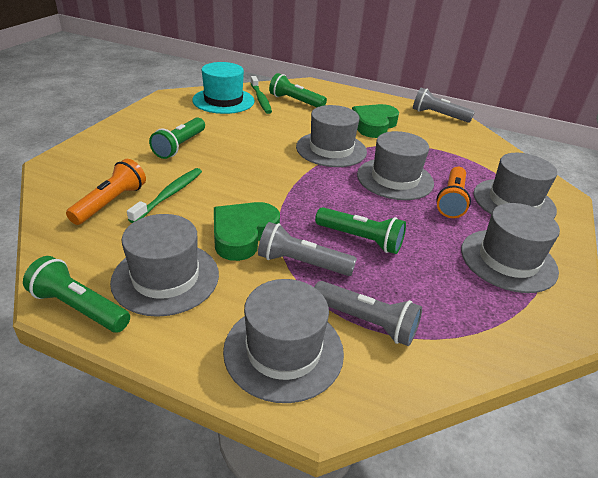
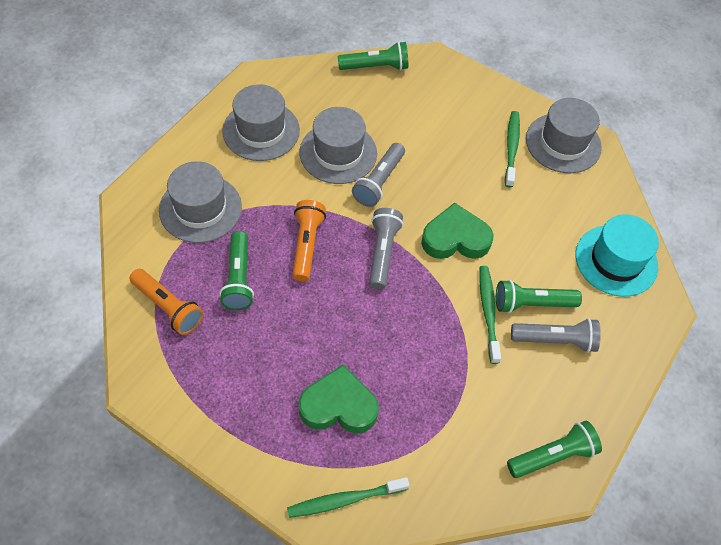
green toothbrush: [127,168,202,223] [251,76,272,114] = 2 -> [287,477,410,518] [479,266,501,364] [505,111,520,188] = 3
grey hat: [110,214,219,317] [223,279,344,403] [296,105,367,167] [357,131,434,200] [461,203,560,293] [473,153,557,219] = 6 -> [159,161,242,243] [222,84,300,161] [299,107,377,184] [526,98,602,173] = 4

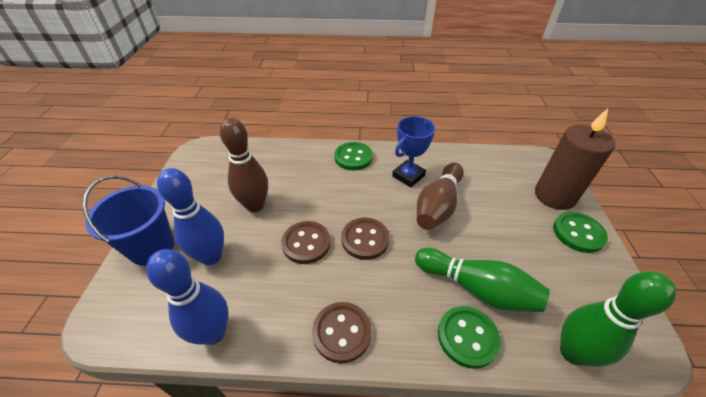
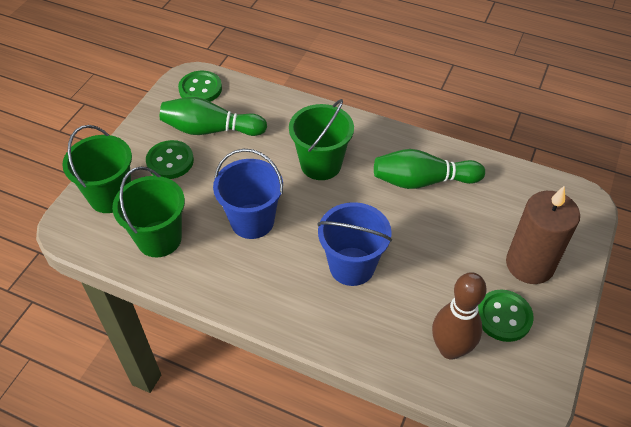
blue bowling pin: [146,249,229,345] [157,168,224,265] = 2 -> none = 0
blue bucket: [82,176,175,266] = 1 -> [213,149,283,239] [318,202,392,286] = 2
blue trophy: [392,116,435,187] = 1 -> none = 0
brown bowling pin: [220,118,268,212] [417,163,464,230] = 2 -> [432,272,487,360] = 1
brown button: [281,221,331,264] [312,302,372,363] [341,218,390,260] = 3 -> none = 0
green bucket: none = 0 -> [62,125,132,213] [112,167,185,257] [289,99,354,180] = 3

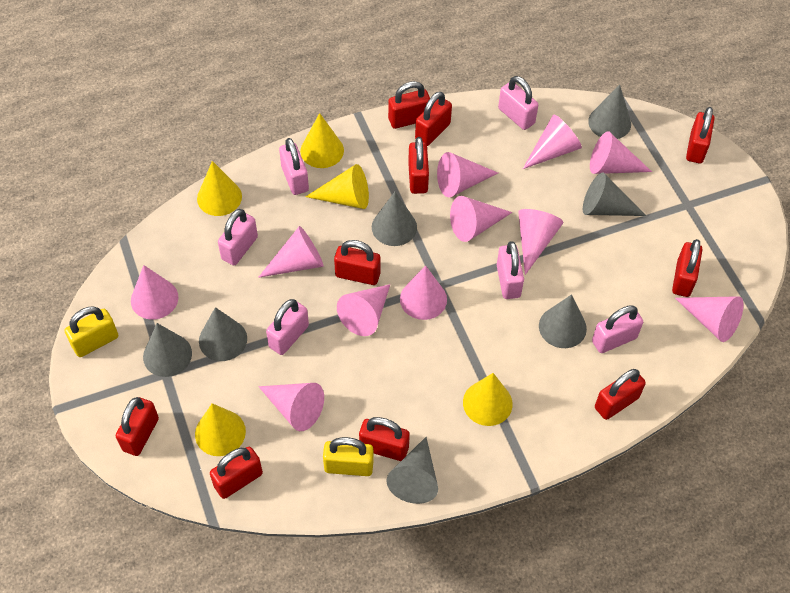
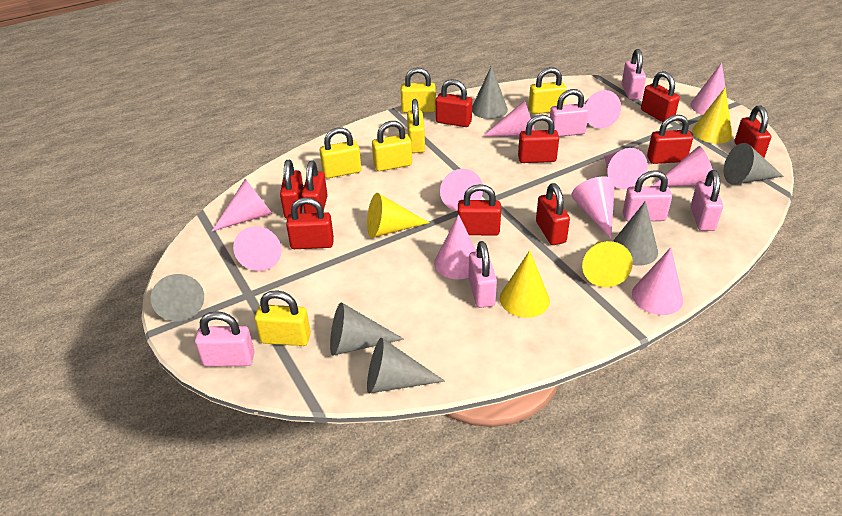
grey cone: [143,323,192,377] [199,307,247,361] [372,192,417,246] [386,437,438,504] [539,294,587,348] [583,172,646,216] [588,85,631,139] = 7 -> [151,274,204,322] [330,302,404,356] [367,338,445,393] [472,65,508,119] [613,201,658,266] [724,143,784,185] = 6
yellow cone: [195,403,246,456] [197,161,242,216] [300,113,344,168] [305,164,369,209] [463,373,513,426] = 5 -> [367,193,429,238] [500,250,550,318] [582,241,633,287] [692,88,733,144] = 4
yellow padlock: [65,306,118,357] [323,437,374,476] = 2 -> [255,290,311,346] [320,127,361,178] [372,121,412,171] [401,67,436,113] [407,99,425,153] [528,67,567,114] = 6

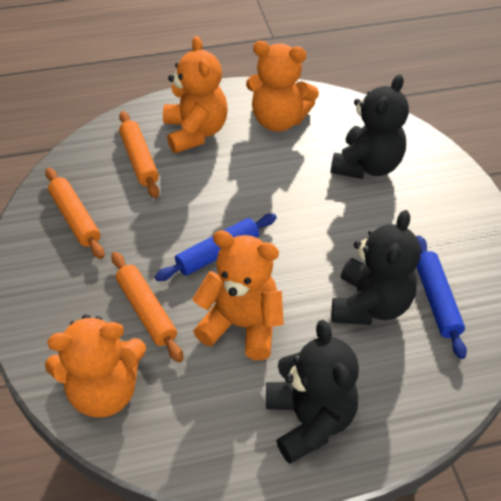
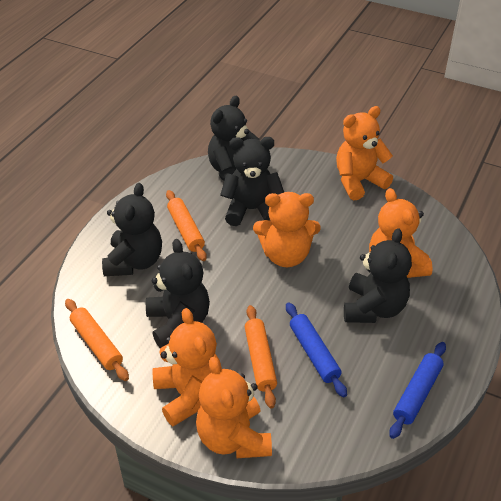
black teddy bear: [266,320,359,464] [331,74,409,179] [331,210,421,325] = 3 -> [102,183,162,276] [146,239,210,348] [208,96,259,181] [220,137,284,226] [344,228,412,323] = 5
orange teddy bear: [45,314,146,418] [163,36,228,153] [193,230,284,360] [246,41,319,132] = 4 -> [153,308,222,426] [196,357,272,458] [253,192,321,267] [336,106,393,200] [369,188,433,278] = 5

+--

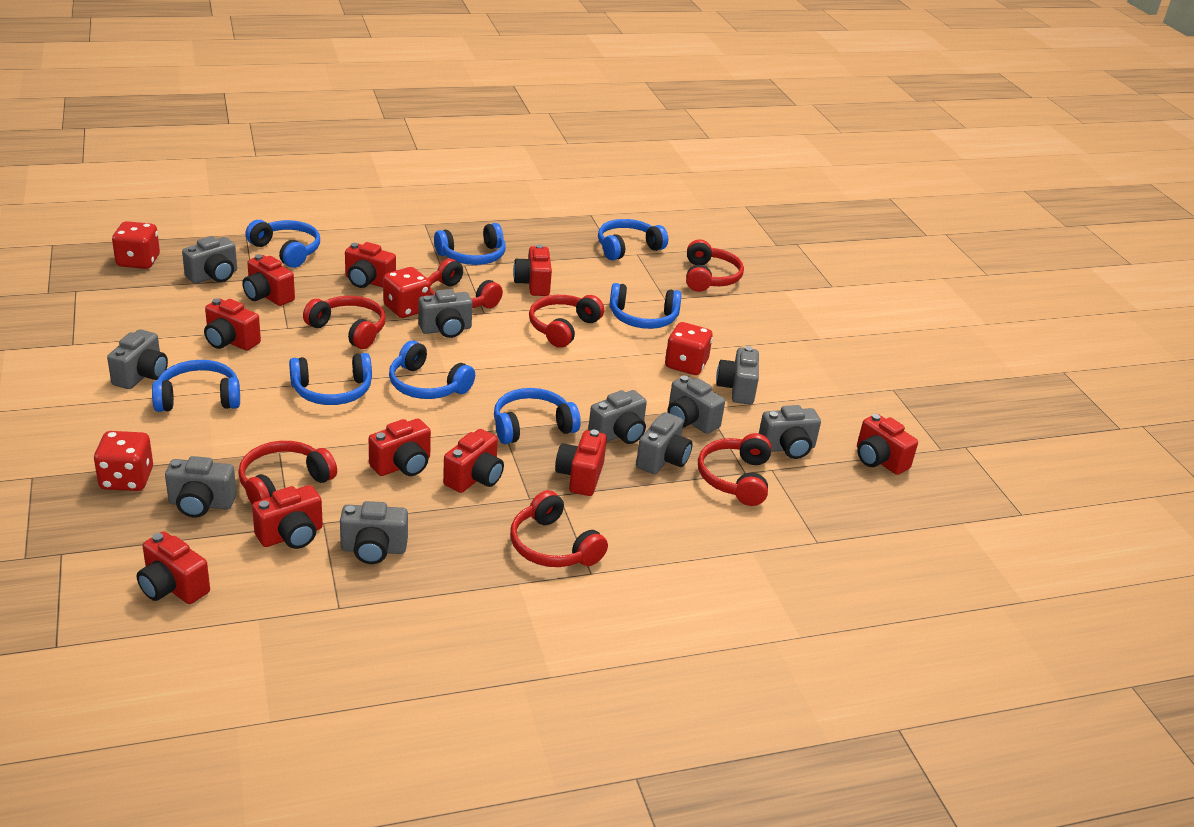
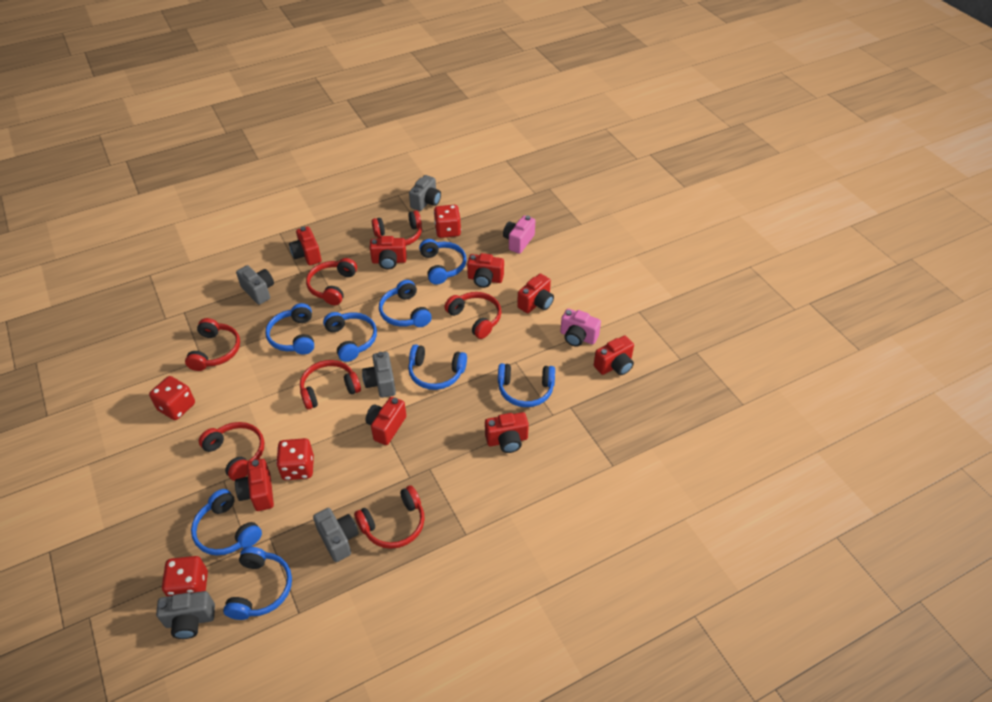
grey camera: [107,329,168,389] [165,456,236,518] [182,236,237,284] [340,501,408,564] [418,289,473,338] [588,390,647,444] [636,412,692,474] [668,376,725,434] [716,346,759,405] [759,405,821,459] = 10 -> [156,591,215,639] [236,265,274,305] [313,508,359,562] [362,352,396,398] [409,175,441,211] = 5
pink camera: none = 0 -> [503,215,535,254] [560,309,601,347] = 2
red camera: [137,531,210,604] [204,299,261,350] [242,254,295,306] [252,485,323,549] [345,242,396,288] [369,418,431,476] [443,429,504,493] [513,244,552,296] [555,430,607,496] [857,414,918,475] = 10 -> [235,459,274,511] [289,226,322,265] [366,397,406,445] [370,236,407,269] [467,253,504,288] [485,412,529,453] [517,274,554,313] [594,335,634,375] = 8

+--

### WORK ITEM
Identify every line above with the string "none" in it. Copy those lines.

### SOLUTION
blue bowling pin: [146,249,229,345] [157,168,224,265] = 2 -> none = 0
blue trophy: [392,116,435,187] = 1 -> none = 0
brown button: [281,221,331,264] [312,302,372,363] [341,218,390,260] = 3 -> none = 0
green bucket: none = 0 -> [62,125,132,213] [112,167,185,257] [289,99,354,180] = 3
pink camera: none = 0 -> [503,215,535,254] [560,309,601,347] = 2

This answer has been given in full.